» PROBLEM DESCRIPTION: Scan the records for "pear". Report each line that includes it.

Source records
────────────────────

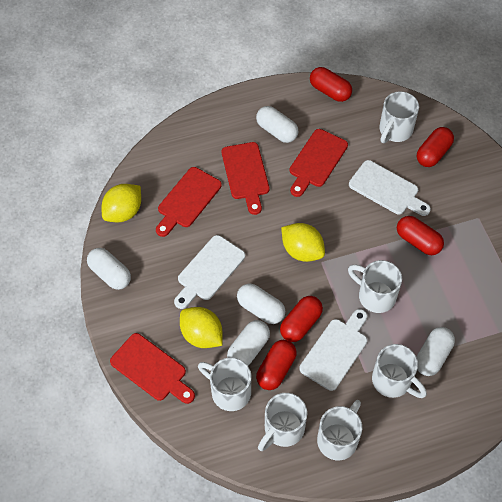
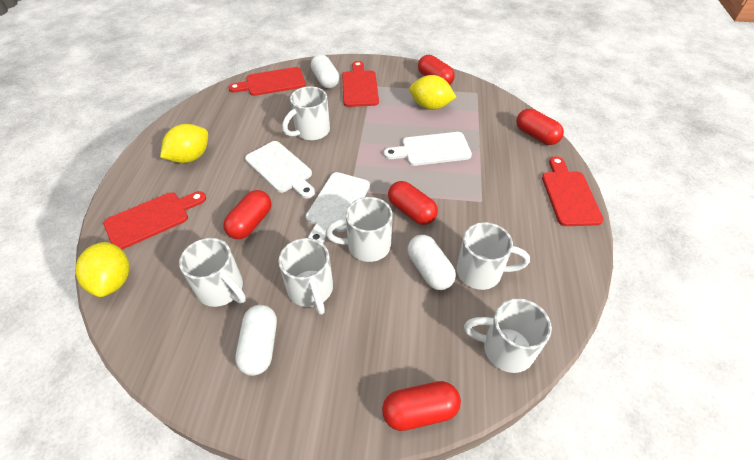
white capsule: 5 -> 3

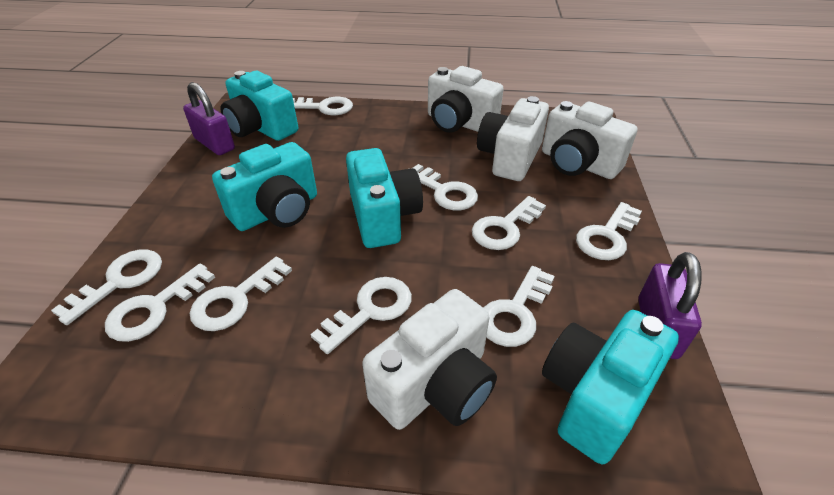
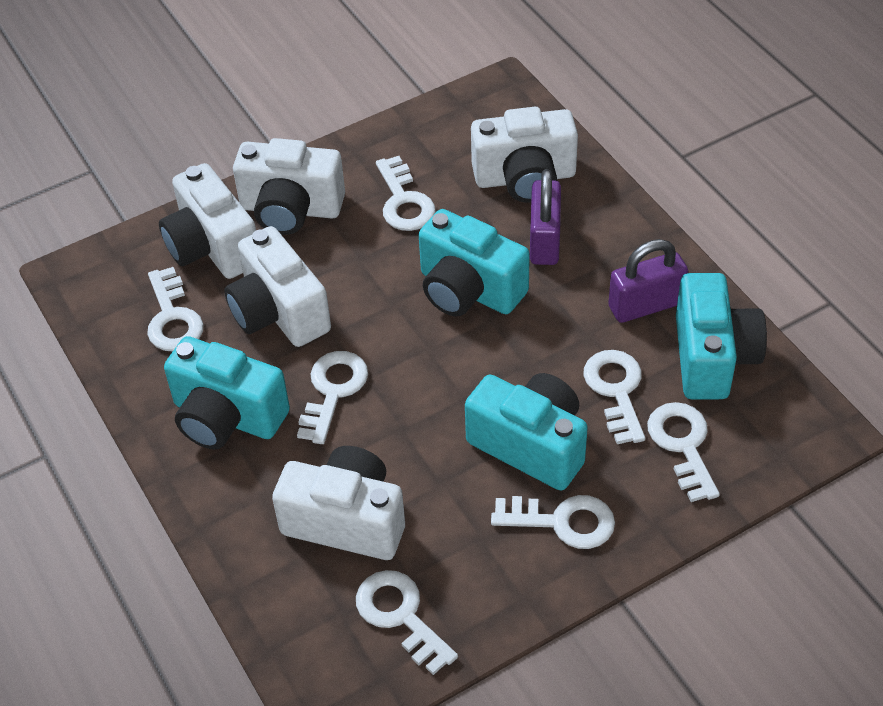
white camera: 4 -> 5
white key: 9 -> 7

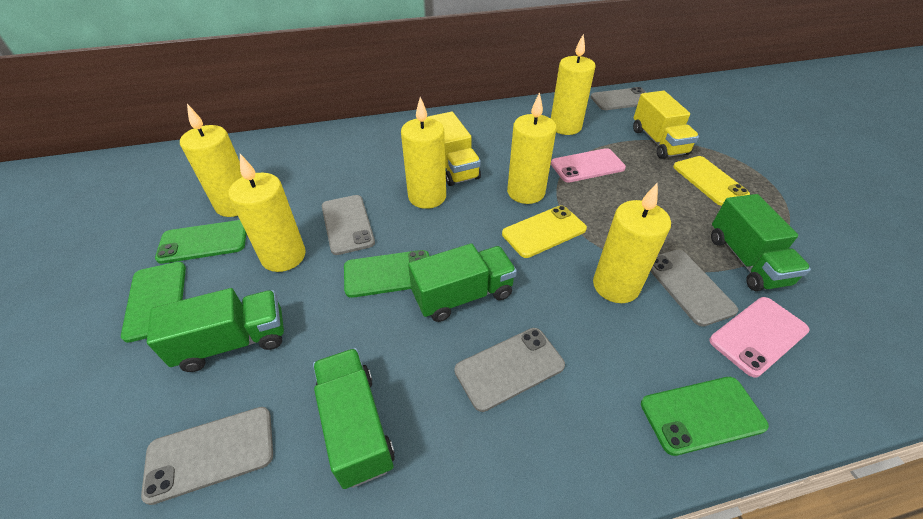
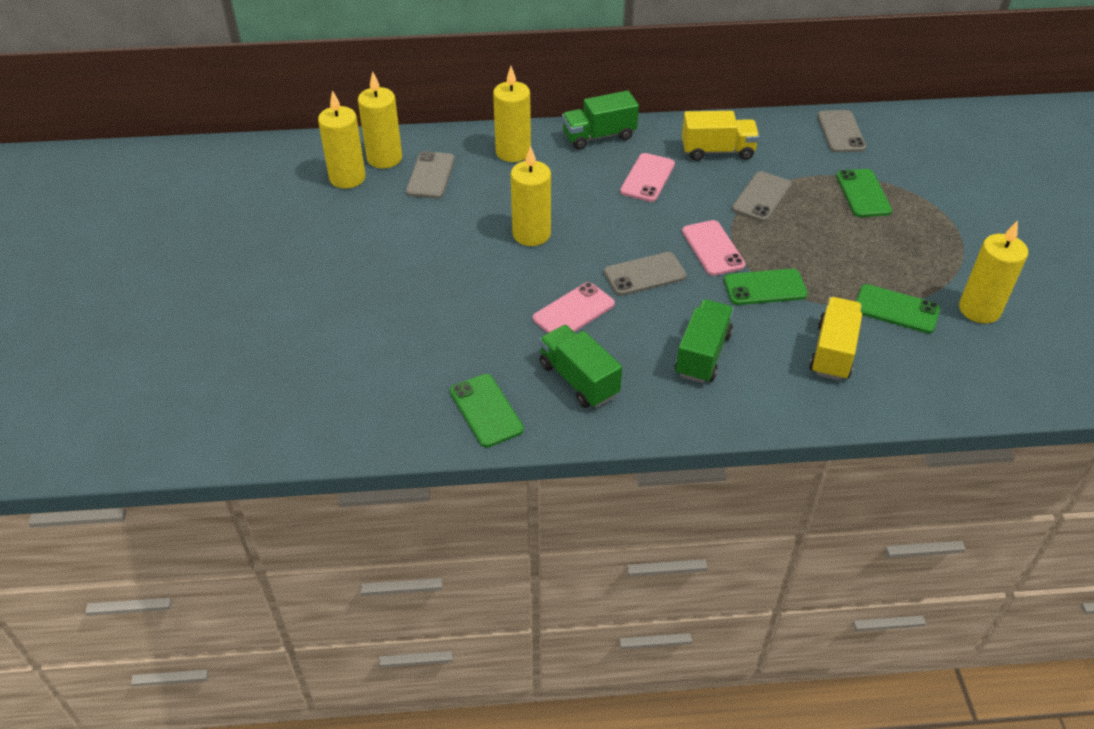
green truck: 4 -> 3
grey phone: 5 -> 4
pink phone: 2 -> 3
yellow candle: 6 -> 5
yellow phone: 2 -> 0

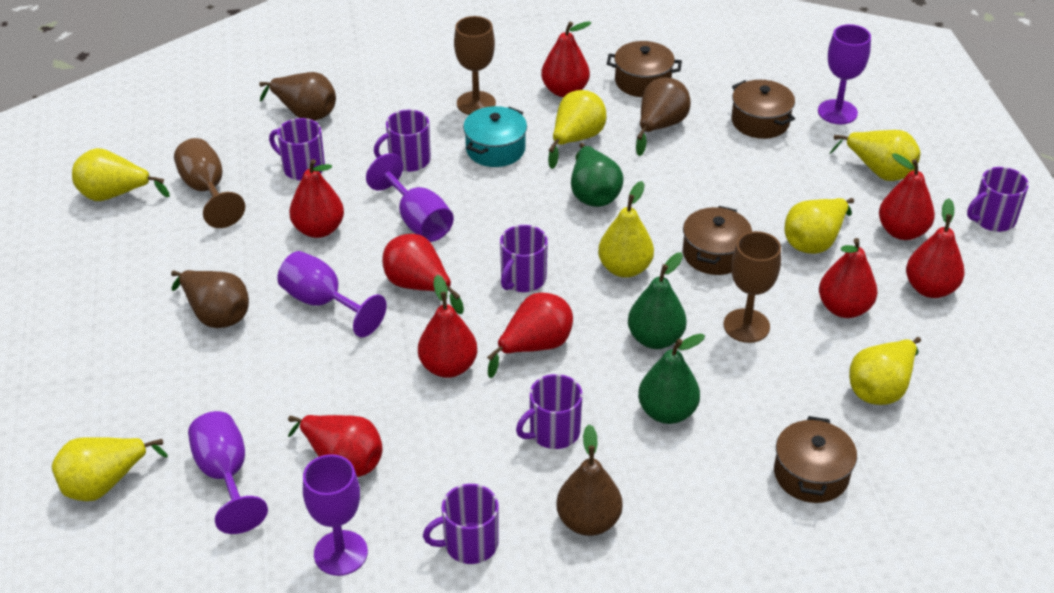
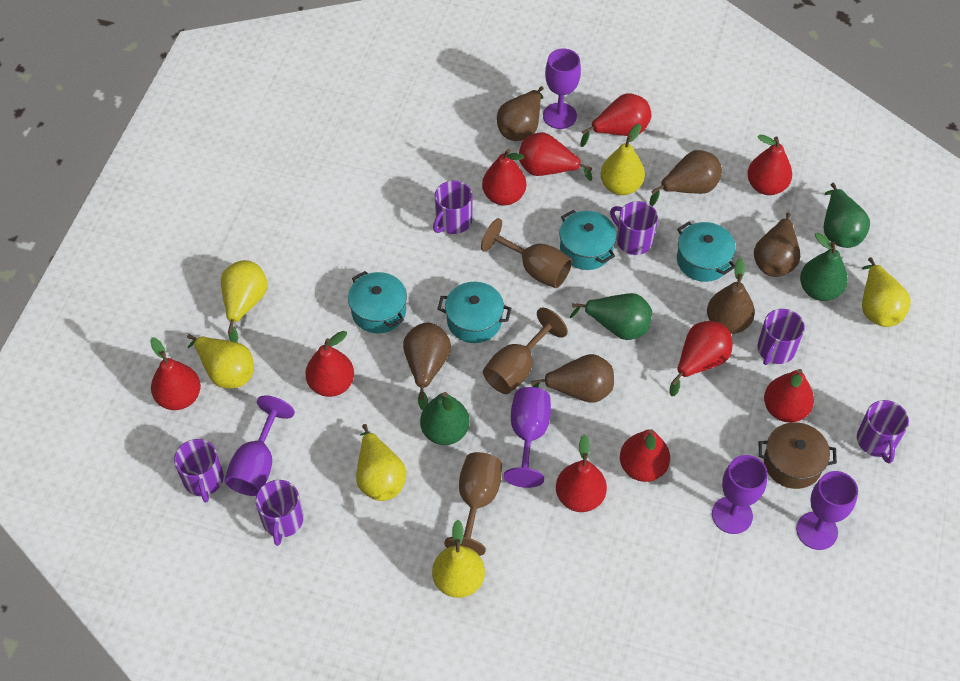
brown pear: 4 -> 6
brown pot: 4 -> 1
green pear: 3 -> 4
red pear: 9 -> 10
turquoise pot: 1 -> 4
yellow pear: 7 -> 6

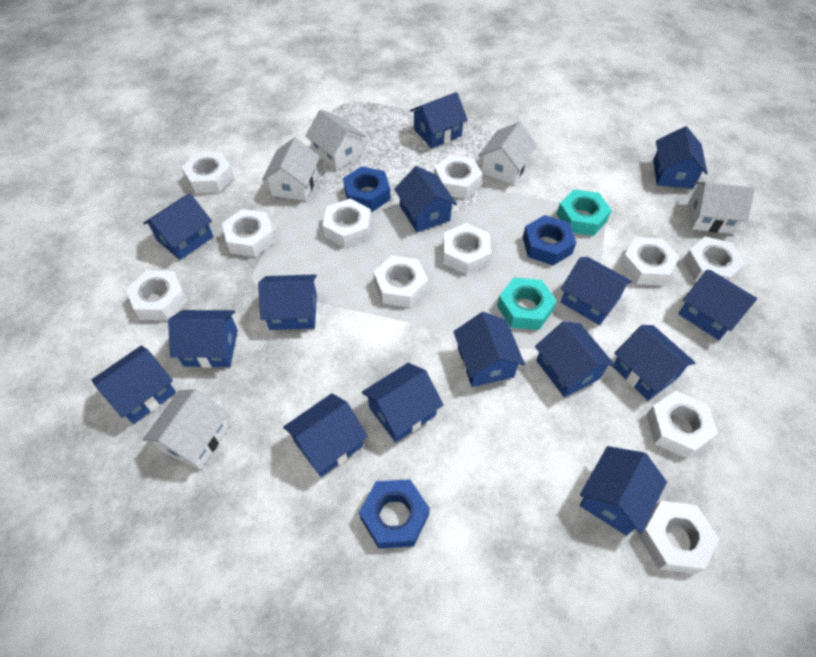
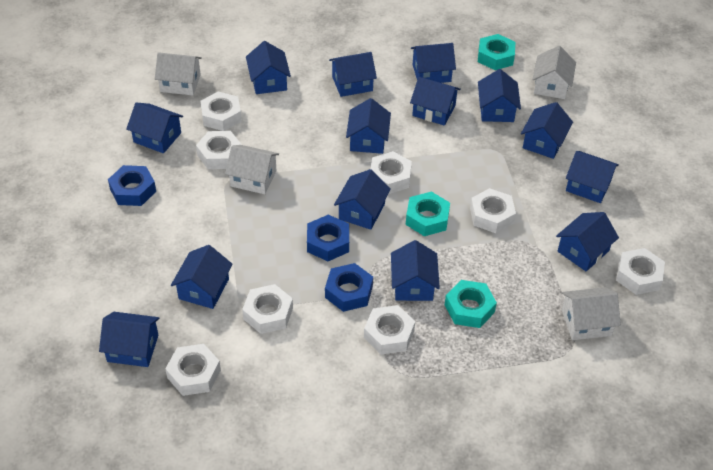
blue house: 15 -> 14
turquoise nut: 2 -> 3
white house: 5 -> 4
white nut: 11 -> 8

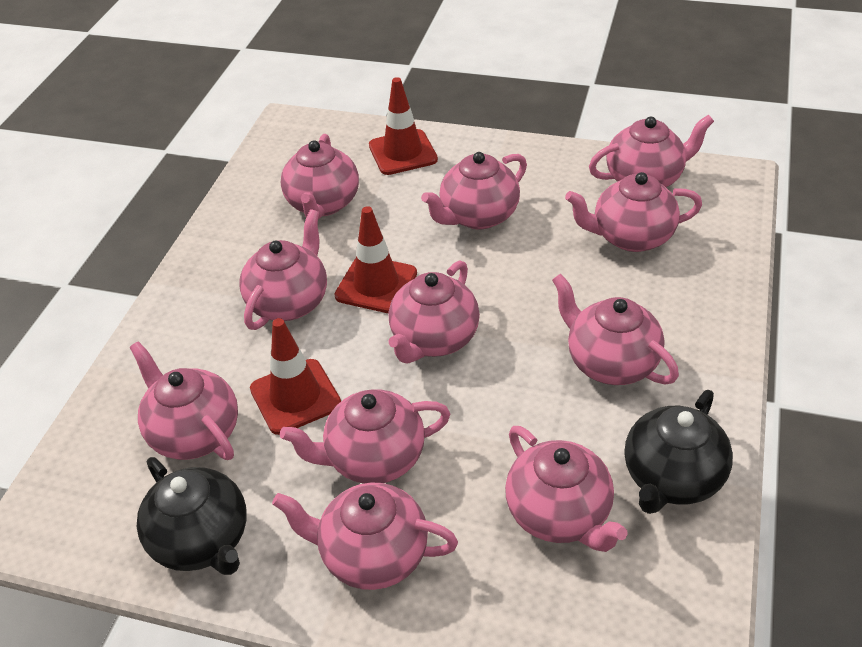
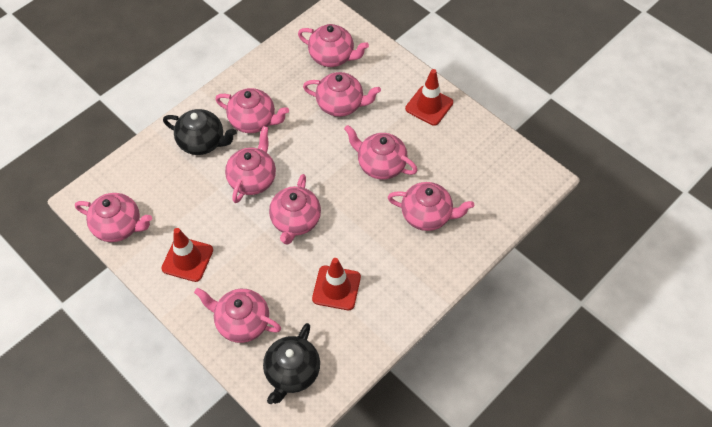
pink teapot: 11 -> 9

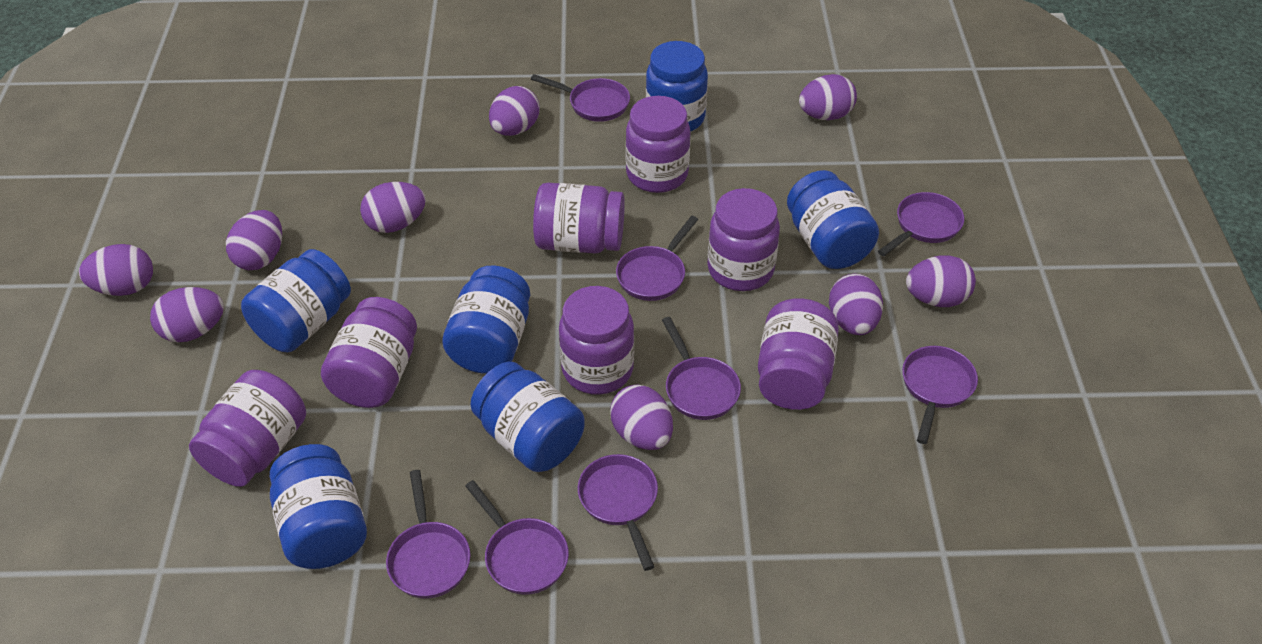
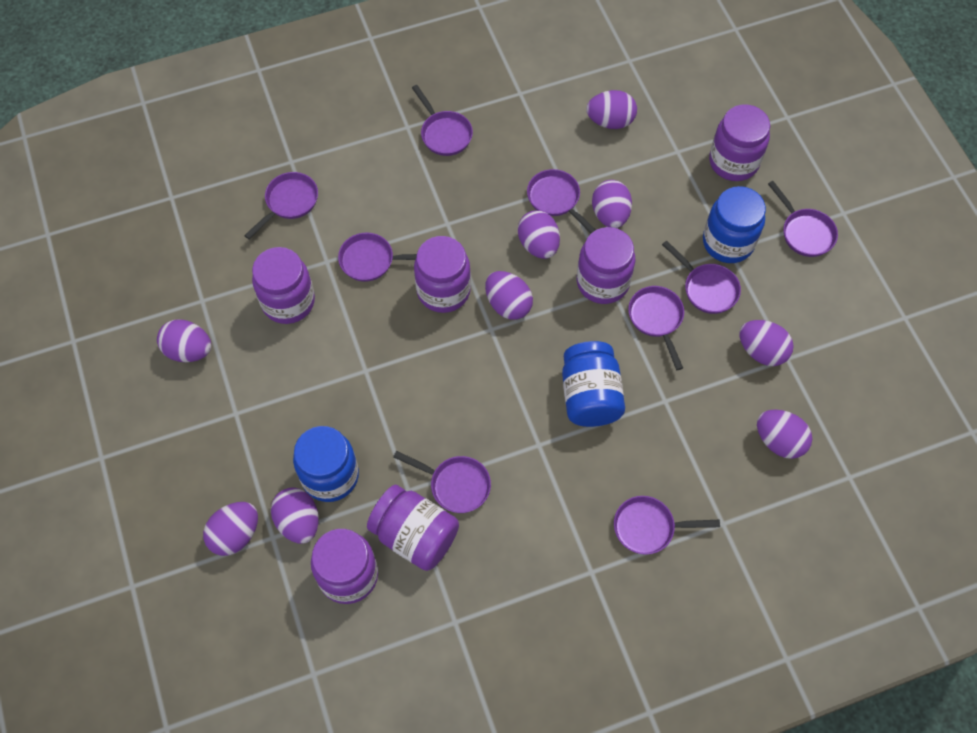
blue jar: 6 -> 3
purple jar: 7 -> 6
purple pan: 8 -> 9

────────────────────

» TASK RESULT:
brown pear: 4 -> 6
green pear: 3 -> 4
red pear: 9 -> 10
yellow pear: 7 -> 6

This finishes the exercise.